• **Aim of the task**
Print every record exactly, but leave out the pictures.

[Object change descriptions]
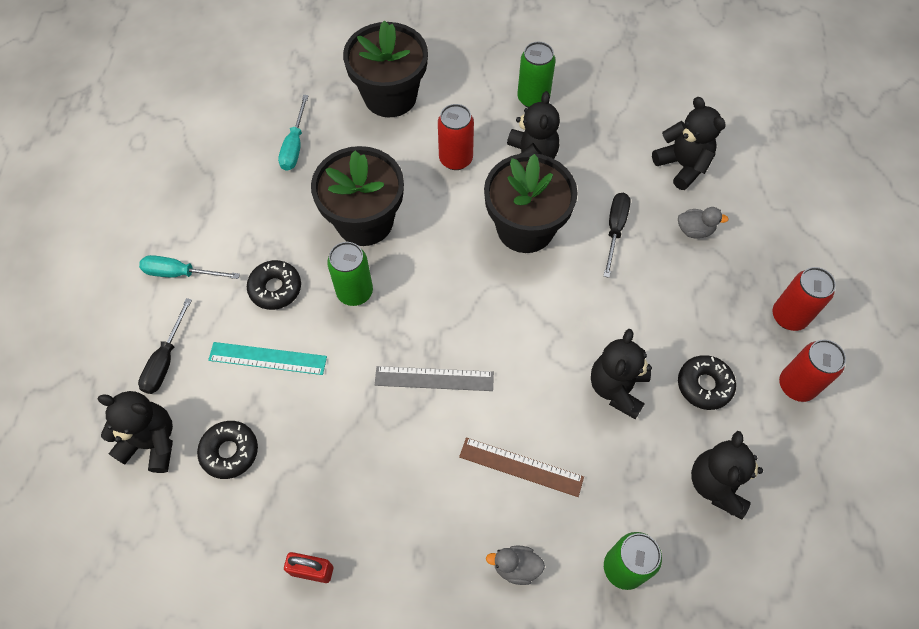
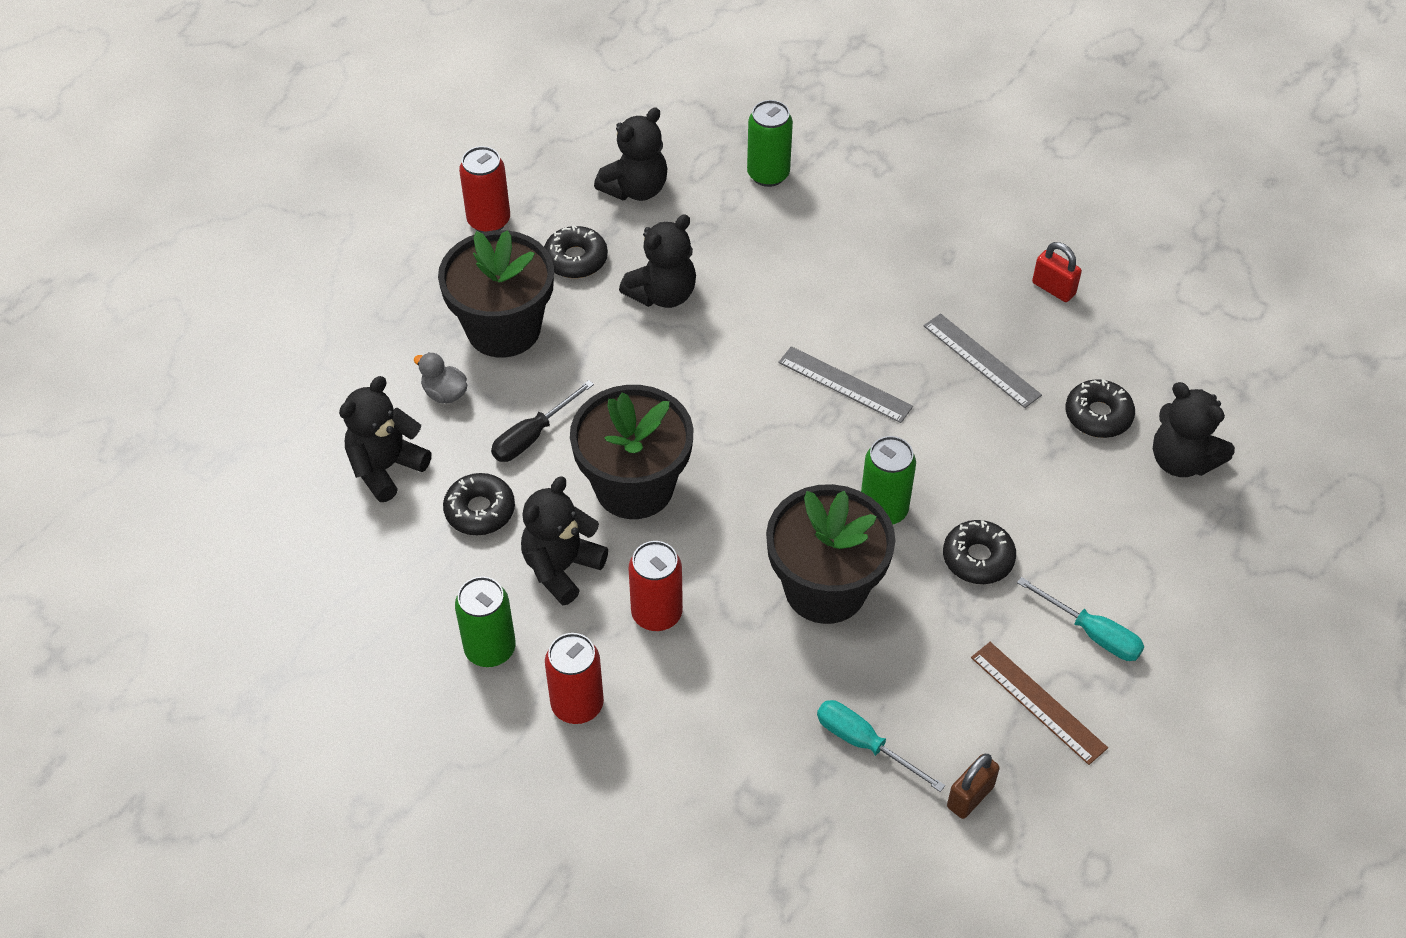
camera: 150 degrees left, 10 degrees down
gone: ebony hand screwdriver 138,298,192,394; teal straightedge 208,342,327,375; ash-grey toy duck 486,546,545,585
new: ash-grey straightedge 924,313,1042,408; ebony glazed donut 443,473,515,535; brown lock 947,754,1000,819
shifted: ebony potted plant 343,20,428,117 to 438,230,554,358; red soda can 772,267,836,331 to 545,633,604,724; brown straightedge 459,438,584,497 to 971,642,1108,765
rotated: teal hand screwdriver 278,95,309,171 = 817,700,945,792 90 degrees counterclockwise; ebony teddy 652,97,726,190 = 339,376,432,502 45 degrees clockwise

• **Task result**
camera: 150 degrees left, 10 degrees down
gone: ebony hand screwdriver 138,298,192,394; teal straightedge 208,342,327,375; ash-grey toy duck 486,546,545,585
new: ash-grey straightedge 924,313,1042,408; ebony glazed donut 443,473,515,535; brown lock 947,754,1000,819
shifted: ebony potted plant 343,20,428,117 to 438,230,554,358; red soda can 772,267,836,331 to 545,633,604,724; brown straightedge 459,438,584,497 to 971,642,1108,765
rotated: teal hand screwdriver 278,95,309,171 = 817,700,945,792 90 degrees counterclockwise; ebony teddy 652,97,726,190 = 339,376,432,502 45 degrees clockwise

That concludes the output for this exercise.